Each line of the records that holds "yellow" should be shown in full.
(Beginning of SUPPLIED INFORMATION)
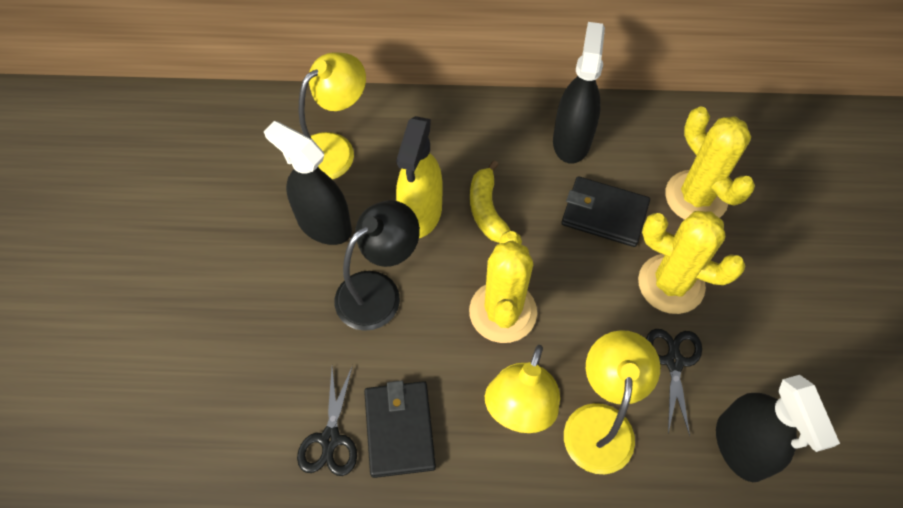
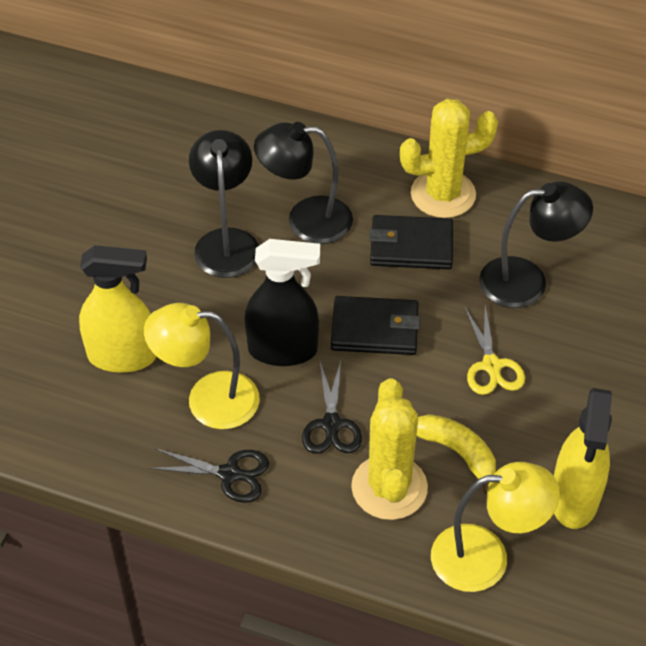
black lamp: 1 -> 3
black spray bottle: 3 -> 1
yellow cactus: 3 -> 2
yellow lamp: 3 -> 2
yellow scissors: 0 -> 1
yellow spray bottle: 1 -> 2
(End of SUPPLIED INFORMATION)
### COMPLETED TASK:
yellow cactus: 3 -> 2
yellow lamp: 3 -> 2
yellow scissors: 0 -> 1
yellow spray bottle: 1 -> 2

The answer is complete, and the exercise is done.